Task instructions
What is needed is a faithful copy of all the entries, with no pictures in it.

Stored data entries
'''
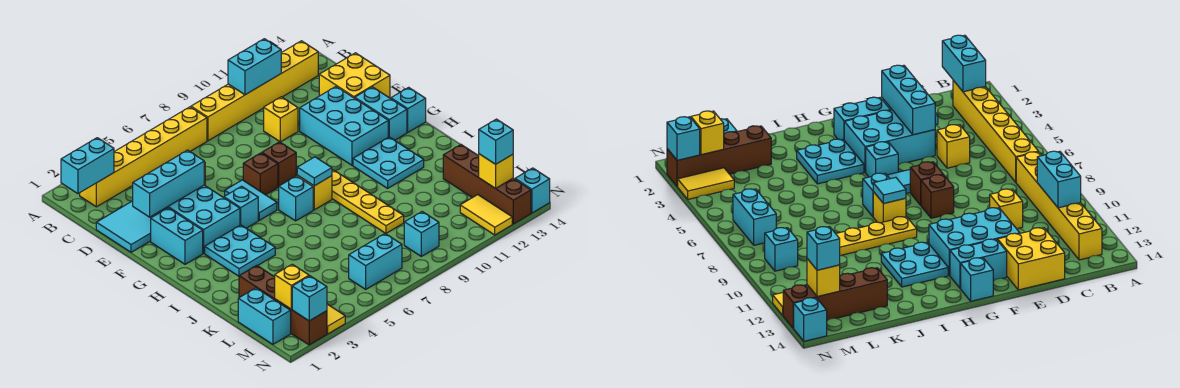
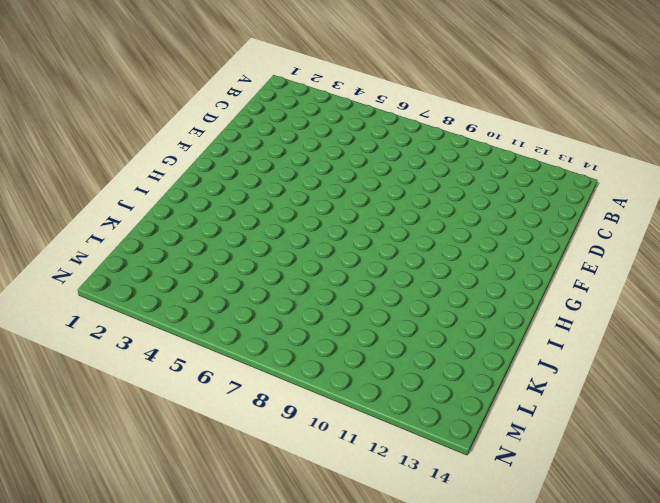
none -> yellow brick B2:B7 level 1
none -> yellow brick B8:B13 level 1
none -> cyan tile D1:E2 level 1
none -> yellow brick D5 level 1

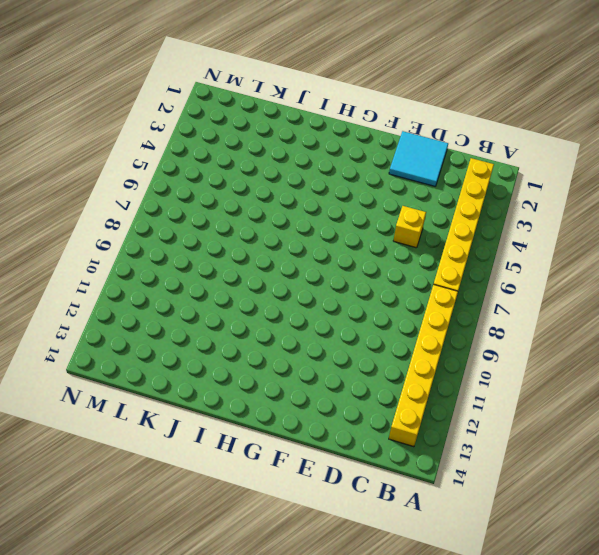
none -> yellow brick D10 level 1
none -> yellow brick D13:E14 level 1
none -> cyan brick E3:G4 level 1
none -> cyan brick E11:G12 level 1

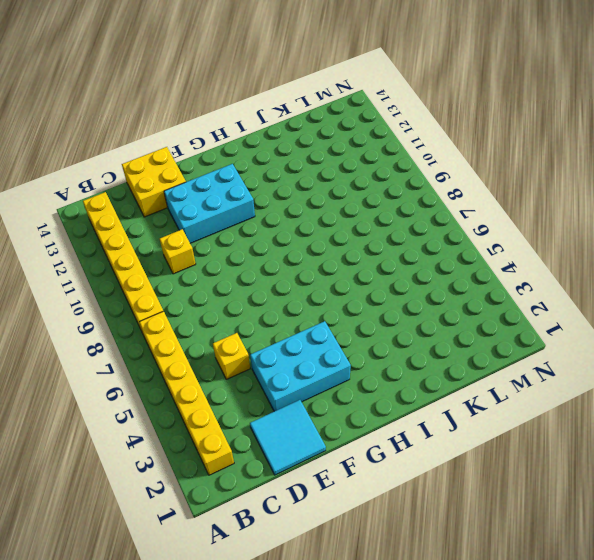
none -> cyan brick F2:G2 level 1
none -> cyan tile F6:G6 level 1
none -> brown brick F7 level 1
none -> brown brick F8 level 1

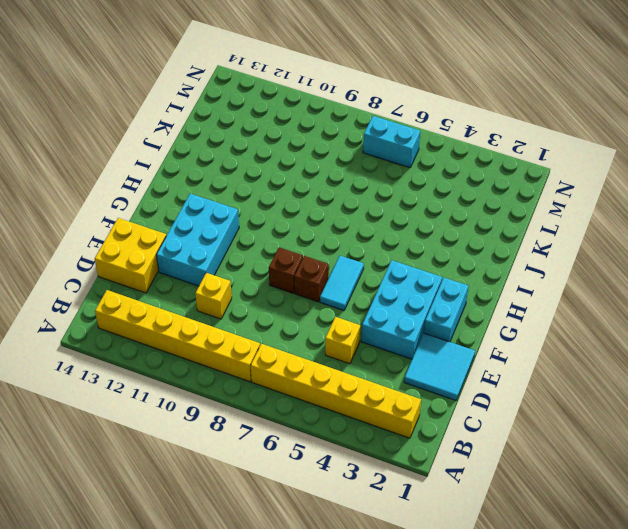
none -> cyan brick F13:G13 level 1
none -> cyan brick G5 level 1
none -> cyan brick G14 level 1
none -> cyan plate H3:I4 level 1

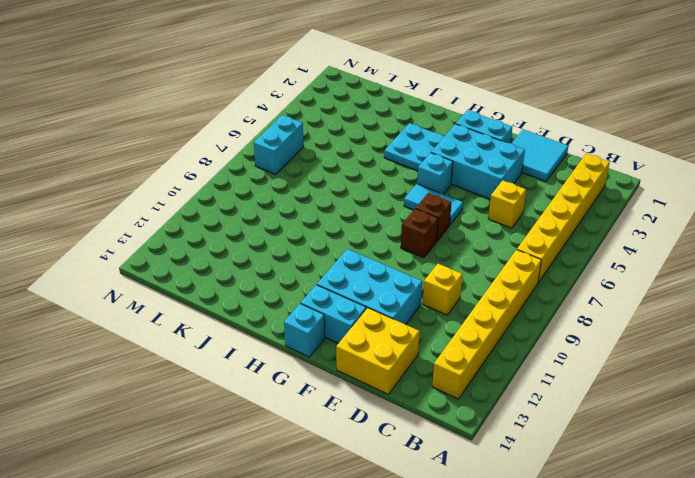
none -> cyan brick H7 level 1
none -> yellow brick H8 level 1
none -> yellow plate H9:K9 level 1
none -> cyan plate H11:I12 level 1

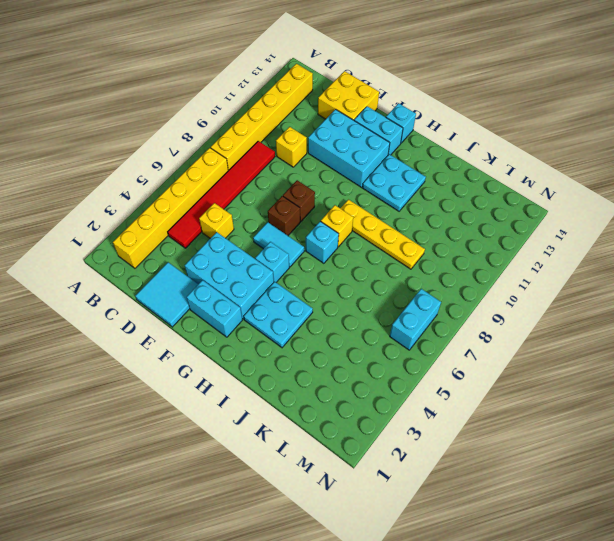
red tile C4:C9 level 1 -> none
none -> brown brick K2:N2 level 1
none -> brown brick K13:N13 level 1
none -> cyan brick L1:M1 level 1
none -> yellow tile M3:N3 level 1

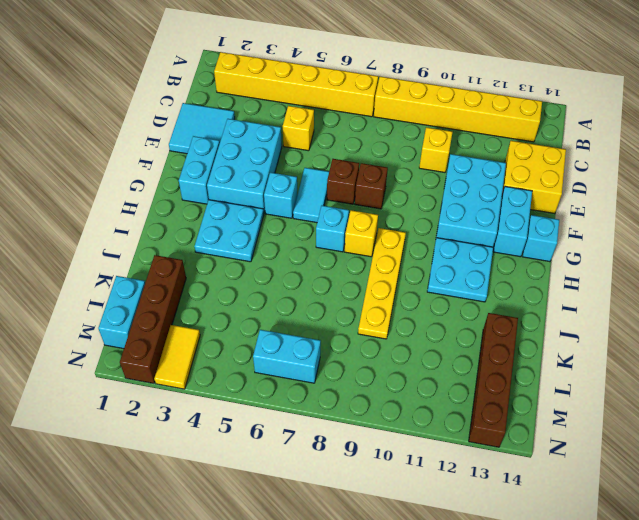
none -> cyan brick M9 level 1
none -> yellow tile M12:N12 level 1
none -> cyan brick N14 level 1
none -> cyan brick B1:B2 level 2

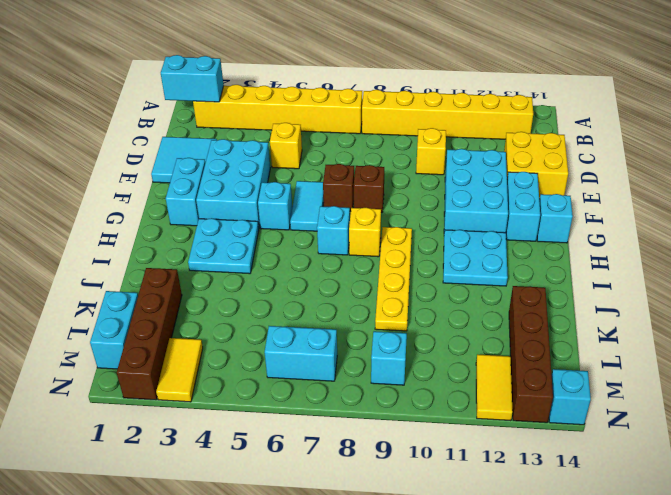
none -> cyan brick B10:B11 level 2
none -> cyan brick E2:E4 level 2
none -> cyan tile H8 level 2
none -> yellow brick M2 level 2

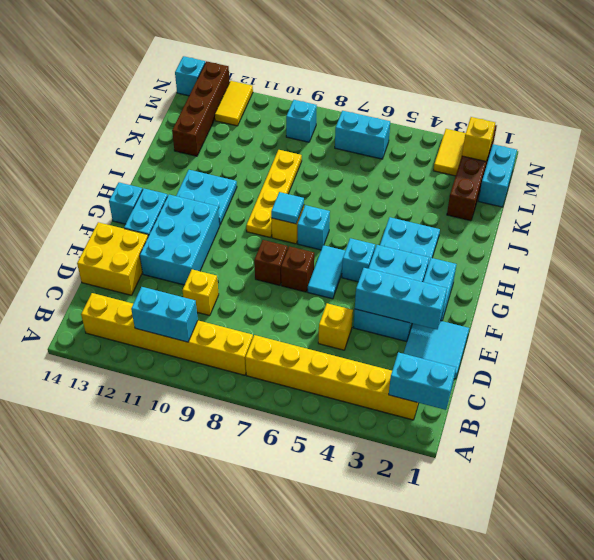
none -> yellow brick M13 level 2
none -> cyan brick N2 level 2
none -> cyan brick M13 level 3

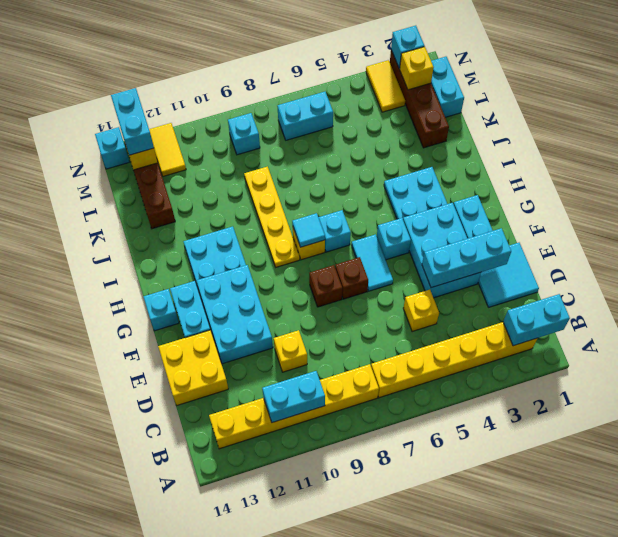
cyan brick M13:N13 level 3 -> cyan brick M13 level 3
'''
Result of the exercise
none -> yellow brick B2:B7 level 1
none -> yellow brick B8:B13 level 1
none -> cyan tile D1:E2 level 1
none -> yellow brick D5 level 1

none -> yellow brick D10 level 1
none -> yellow brick D13:E14 level 1
none -> cyan brick E3:G4 level 1
none -> cyan brick E11:G12 level 1

none -> cyan brick F2:G2 level 1
none -> cyan tile F6:G6 level 1
none -> brown brick F7 level 1
none -> brown brick F8 level 1

none -> cyan brick F13:G13 level 1
none -> cyan brick G5 level 1
none -> cyan brick G14 level 1
none -> cyan plate H3:I4 level 1

none -> cyan brick H7 level 1
none -> yellow brick H8 level 1
none -> yellow plate H9:K9 level 1
none -> cyan plate H11:I12 level 1

red tile C4:C9 level 1 -> none
none -> brown brick K2:N2 level 1
none -> brown brick K13:N13 level 1
none -> cyan brick L1:M1 level 1
none -> yellow tile M3:N3 level 1

none -> cyan brick M9 level 1
none -> yellow tile M12:N12 level 1
none -> cyan brick N14 level 1
none -> cyan brick B1:B2 level 2

none -> cyan brick B10:B11 level 2
none -> cyan brick E2:E4 level 2
none -> cyan tile H8 level 2
none -> yellow brick M2 level 2

none -> yellow brick M13 level 2
none -> cyan brick N2 level 2
none -> cyan brick M13 level 3

cyan brick M13:N13 level 3 -> cyan brick M13 level 3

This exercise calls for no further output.